* Task goal
Every record here must be copied exactly, except for the images it holds.

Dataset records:
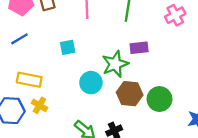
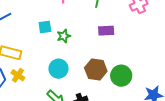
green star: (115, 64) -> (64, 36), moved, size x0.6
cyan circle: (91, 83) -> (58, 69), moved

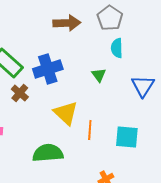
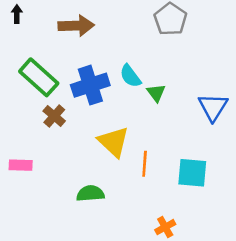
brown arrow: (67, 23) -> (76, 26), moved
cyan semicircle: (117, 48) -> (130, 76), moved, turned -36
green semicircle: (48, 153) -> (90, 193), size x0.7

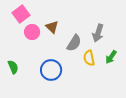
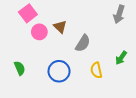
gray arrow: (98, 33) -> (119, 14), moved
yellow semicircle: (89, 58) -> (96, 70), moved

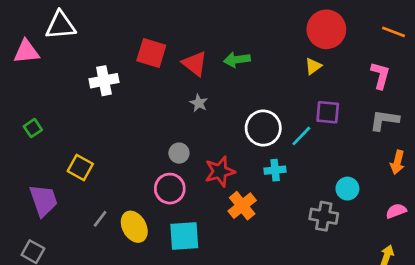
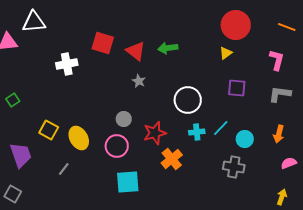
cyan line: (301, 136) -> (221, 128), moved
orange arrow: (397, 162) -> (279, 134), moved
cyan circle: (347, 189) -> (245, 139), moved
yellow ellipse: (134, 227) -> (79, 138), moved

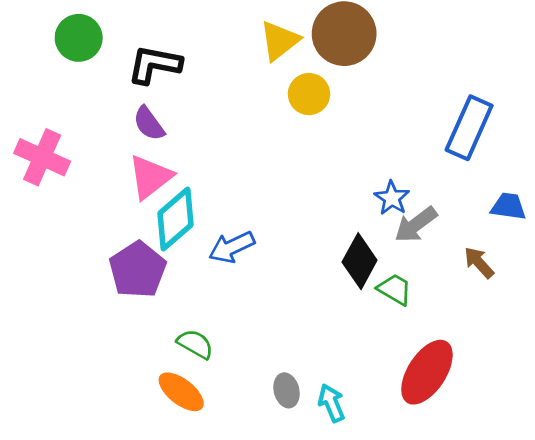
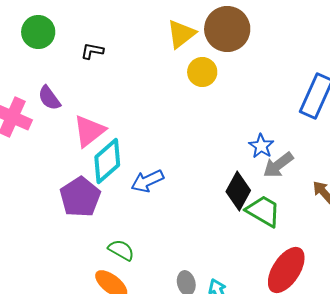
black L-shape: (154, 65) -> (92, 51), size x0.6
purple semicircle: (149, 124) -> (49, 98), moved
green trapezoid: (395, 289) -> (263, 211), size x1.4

* Result
green star: (115, 64) -> (64, 36), moved, size x0.6
cyan circle: (91, 83) -> (58, 69), moved

brown arrow: (67, 23) -> (76, 26), moved
cyan semicircle: (117, 48) -> (130, 76), moved, turned -36
green semicircle: (48, 153) -> (90, 193), size x0.7

gray arrow: (98, 33) -> (119, 14), moved
yellow semicircle: (89, 58) -> (96, 70), moved

cyan line: (301, 136) -> (221, 128), moved
orange arrow: (397, 162) -> (279, 134), moved
cyan circle: (347, 189) -> (245, 139), moved
yellow ellipse: (134, 227) -> (79, 138), moved

black L-shape: (154, 65) -> (92, 51), size x0.6
purple semicircle: (149, 124) -> (49, 98), moved
green trapezoid: (395, 289) -> (263, 211), size x1.4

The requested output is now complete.